■ **Task statement**: The lines to copy are those in the listing that hold the word "degrees".

■ **Supplied data**:
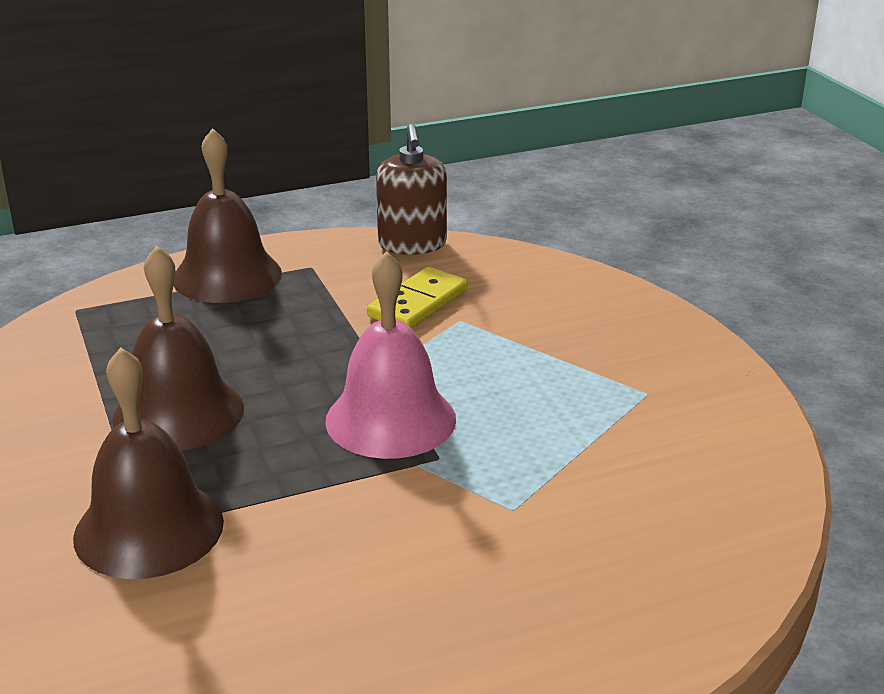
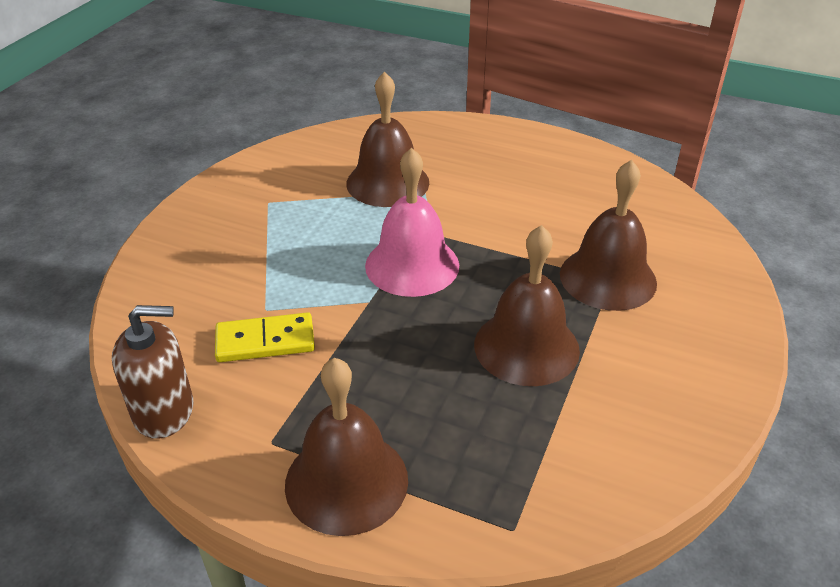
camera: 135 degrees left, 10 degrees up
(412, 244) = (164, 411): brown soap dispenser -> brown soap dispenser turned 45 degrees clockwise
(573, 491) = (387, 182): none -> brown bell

■ **Exercise answer**:
camera: 135 degrees left, 10 degrees up
(412, 244) = (164, 411): brown soap dispenser -> brown soap dispenser turned 45 degrees clockwise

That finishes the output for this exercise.